▶ Job:
Please give only the number of lines in the items below that contain the string "with", counting case.

##### Records shown

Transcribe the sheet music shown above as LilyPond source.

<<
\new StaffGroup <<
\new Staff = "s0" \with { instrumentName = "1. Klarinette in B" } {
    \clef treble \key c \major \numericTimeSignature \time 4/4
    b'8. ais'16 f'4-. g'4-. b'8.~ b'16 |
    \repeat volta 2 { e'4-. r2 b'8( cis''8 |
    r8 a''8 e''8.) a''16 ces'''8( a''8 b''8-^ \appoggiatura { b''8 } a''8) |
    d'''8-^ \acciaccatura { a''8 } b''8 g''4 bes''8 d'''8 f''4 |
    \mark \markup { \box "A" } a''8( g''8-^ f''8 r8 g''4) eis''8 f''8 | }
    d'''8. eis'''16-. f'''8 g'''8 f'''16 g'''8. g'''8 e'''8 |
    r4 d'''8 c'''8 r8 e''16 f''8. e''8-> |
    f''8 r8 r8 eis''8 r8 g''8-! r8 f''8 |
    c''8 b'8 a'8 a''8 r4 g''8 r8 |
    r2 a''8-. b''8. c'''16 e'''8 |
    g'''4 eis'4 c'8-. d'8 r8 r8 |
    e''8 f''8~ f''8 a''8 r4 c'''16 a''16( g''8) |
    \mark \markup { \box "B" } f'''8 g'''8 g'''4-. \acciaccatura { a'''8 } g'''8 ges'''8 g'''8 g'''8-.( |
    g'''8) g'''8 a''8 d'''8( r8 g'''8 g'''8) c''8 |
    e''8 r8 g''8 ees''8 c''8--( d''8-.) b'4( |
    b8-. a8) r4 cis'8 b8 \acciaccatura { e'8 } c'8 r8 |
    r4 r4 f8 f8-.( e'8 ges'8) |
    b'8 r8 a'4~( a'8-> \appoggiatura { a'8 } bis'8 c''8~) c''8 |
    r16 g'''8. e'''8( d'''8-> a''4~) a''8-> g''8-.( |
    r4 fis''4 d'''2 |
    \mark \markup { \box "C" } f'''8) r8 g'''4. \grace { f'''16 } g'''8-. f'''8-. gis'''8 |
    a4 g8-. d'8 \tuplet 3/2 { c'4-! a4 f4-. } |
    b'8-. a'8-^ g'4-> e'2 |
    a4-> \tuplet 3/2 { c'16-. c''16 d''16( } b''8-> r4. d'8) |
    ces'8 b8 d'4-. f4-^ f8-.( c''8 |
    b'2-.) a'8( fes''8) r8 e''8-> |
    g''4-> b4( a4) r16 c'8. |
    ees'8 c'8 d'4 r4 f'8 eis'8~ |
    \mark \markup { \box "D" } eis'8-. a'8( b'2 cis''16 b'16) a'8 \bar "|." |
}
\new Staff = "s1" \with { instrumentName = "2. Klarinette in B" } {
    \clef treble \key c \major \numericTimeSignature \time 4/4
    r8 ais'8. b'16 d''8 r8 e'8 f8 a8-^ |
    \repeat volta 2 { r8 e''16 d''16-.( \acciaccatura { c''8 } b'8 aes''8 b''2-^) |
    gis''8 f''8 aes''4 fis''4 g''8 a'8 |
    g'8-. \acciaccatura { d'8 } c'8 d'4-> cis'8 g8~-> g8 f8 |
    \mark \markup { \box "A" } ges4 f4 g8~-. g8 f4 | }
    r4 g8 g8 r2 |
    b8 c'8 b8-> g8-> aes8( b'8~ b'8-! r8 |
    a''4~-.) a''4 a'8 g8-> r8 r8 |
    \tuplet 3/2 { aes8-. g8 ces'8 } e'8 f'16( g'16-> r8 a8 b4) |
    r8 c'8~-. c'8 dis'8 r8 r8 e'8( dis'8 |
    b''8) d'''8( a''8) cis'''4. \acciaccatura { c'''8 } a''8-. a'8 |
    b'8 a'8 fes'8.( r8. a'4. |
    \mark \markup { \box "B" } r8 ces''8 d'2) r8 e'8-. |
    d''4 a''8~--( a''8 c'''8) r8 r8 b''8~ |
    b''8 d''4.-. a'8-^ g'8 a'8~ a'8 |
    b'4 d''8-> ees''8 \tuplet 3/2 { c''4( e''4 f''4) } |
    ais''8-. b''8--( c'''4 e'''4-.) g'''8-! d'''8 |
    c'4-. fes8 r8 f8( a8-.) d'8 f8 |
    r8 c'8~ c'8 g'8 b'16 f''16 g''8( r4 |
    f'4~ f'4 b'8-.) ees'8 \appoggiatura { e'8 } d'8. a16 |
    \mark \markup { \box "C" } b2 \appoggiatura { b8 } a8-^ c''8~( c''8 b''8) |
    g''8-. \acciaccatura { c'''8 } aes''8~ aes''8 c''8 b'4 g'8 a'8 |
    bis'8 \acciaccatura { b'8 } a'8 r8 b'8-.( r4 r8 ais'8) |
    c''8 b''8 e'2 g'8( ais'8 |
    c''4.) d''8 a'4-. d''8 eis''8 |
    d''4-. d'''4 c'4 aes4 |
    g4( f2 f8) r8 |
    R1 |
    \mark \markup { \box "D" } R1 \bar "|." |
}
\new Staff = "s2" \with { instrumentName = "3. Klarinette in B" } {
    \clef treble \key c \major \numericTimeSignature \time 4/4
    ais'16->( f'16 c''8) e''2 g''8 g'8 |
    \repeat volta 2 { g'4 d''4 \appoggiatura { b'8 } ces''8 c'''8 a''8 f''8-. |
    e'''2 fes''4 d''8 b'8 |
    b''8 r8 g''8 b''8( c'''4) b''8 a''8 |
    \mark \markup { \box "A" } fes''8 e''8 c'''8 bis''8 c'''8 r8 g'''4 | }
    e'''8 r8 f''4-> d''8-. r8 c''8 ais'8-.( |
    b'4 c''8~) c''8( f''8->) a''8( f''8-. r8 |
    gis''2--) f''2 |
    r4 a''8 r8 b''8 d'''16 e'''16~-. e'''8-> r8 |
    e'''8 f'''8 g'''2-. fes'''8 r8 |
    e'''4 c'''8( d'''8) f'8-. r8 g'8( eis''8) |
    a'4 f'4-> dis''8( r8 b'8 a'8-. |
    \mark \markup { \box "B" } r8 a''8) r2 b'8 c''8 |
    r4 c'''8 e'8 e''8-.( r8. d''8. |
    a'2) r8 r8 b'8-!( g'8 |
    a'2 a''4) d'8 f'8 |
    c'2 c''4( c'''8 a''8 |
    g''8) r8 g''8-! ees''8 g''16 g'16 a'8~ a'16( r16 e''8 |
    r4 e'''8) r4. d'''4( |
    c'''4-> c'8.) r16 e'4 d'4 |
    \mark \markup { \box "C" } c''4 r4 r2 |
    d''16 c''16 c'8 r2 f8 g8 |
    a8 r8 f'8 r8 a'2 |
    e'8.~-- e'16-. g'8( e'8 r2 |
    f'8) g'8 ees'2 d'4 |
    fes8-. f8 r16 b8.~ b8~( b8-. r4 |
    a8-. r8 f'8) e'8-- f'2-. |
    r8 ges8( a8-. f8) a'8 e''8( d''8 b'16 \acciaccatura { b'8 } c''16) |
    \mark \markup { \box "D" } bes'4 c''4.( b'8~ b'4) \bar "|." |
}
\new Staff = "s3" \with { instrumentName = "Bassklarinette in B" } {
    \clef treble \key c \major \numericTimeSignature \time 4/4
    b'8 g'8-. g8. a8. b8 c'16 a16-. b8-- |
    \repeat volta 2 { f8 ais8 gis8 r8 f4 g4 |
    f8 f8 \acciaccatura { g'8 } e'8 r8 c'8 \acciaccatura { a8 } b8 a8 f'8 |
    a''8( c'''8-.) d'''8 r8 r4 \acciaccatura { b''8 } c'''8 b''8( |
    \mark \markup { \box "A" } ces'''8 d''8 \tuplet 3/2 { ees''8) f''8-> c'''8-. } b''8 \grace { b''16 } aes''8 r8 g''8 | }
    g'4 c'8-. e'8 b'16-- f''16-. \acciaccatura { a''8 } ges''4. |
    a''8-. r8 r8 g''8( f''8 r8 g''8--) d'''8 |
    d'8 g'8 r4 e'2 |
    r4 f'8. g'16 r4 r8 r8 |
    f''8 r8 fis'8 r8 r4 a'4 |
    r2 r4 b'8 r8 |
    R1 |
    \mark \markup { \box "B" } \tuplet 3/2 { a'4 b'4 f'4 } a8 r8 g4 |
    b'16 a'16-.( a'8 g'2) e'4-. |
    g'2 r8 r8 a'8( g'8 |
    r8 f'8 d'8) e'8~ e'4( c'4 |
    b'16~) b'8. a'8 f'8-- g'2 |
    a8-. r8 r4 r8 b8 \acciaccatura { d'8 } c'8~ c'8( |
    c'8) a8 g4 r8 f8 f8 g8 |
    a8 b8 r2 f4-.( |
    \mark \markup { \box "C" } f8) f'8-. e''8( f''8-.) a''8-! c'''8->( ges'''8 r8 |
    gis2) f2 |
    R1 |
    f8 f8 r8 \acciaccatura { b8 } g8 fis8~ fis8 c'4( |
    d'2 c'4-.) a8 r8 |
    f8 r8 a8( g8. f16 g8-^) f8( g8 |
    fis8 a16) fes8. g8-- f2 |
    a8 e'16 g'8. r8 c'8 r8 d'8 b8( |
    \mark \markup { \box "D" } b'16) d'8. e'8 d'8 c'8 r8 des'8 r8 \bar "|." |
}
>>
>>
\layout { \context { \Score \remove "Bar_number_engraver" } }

##########

▶ The reply:
4